> What to work on: Pull every line containing "left" out of the material below.

> Given data:
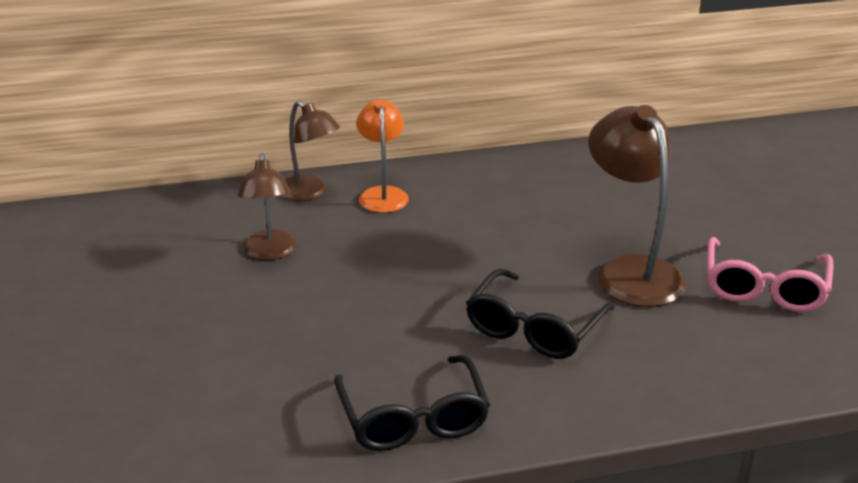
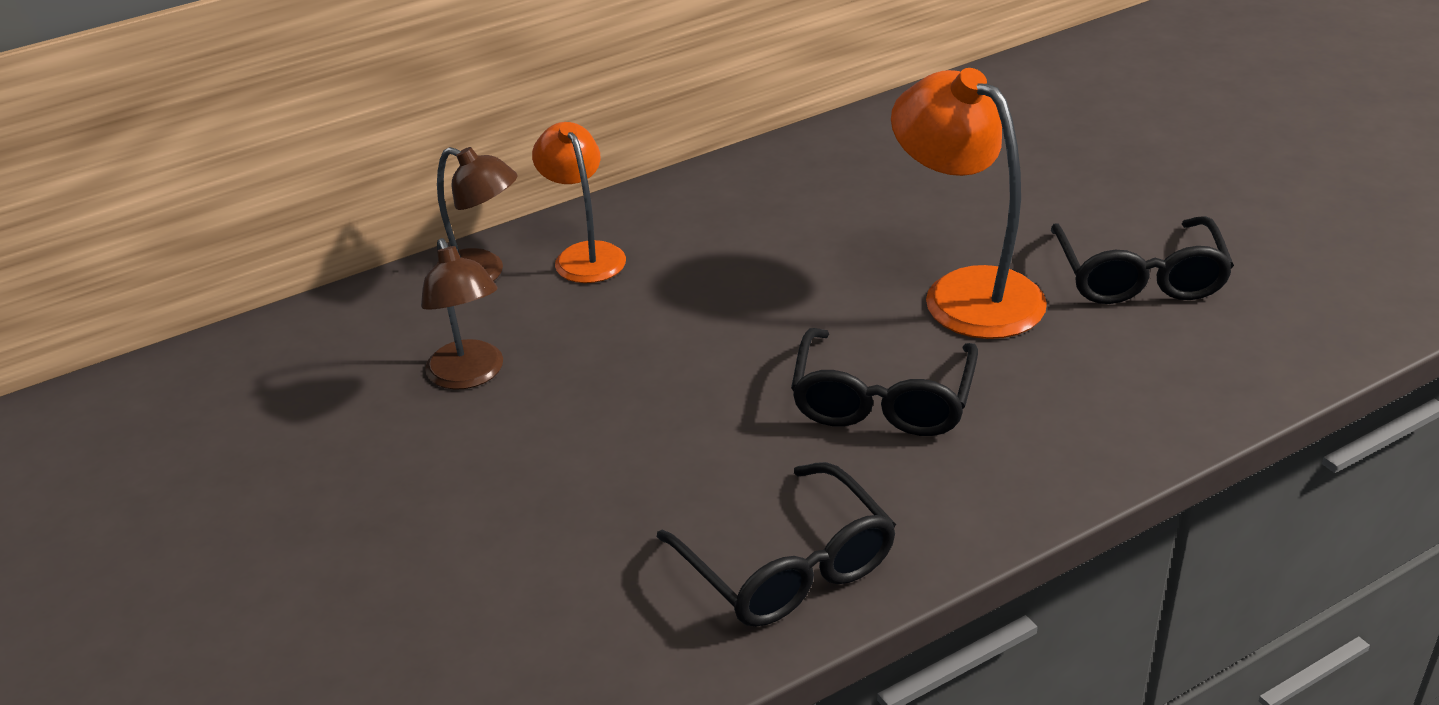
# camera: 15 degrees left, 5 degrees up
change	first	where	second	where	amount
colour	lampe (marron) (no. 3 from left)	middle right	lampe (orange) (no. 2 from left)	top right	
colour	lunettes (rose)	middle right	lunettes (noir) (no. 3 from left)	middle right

> Exercise output:
# camera: 15 degrees left, 5 degrees up
colour	lampe (marron) (no. 3 from left)	middle right	lampe (orange) (no. 2 from left)	top right	
colour	lunettes (rose)	middle right	lunettes (noir) (no. 3 from left)	middle right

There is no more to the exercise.